### WORK ITEM
Your answer should be one number, the count of lines in the records that carry the string "none".
-------- PROVIDED MATERIAL
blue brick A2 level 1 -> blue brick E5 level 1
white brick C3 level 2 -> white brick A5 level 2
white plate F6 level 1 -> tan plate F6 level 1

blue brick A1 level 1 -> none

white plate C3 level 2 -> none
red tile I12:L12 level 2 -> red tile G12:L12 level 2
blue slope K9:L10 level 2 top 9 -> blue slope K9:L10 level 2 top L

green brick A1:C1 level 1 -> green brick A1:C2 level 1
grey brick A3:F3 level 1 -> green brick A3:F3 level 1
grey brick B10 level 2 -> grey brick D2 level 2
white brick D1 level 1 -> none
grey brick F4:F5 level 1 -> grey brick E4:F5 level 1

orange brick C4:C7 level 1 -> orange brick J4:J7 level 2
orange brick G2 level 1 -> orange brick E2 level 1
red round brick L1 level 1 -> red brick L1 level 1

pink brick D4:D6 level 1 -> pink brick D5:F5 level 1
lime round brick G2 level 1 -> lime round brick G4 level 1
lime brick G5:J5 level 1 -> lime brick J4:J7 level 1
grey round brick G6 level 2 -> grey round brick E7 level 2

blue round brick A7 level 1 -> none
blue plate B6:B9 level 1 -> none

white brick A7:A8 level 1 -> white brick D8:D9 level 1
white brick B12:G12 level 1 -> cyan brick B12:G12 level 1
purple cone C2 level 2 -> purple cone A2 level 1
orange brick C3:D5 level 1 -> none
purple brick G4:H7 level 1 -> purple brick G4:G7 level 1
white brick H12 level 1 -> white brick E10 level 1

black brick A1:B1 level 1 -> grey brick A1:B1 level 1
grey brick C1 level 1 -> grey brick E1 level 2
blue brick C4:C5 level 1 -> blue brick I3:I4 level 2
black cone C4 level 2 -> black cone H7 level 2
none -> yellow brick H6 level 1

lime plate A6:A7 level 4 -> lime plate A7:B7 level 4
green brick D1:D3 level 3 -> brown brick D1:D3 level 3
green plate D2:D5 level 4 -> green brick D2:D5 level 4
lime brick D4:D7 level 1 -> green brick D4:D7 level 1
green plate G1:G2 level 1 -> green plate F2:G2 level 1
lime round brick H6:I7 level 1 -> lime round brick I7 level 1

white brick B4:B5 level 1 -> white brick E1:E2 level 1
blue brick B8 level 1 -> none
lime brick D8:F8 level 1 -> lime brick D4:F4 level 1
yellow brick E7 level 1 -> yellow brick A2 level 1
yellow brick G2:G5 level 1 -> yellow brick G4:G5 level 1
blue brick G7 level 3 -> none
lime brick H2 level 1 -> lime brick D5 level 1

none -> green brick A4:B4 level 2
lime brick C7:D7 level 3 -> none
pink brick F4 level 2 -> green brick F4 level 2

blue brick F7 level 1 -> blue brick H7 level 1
----------------
### RESULT OF THIS EXERCISE
11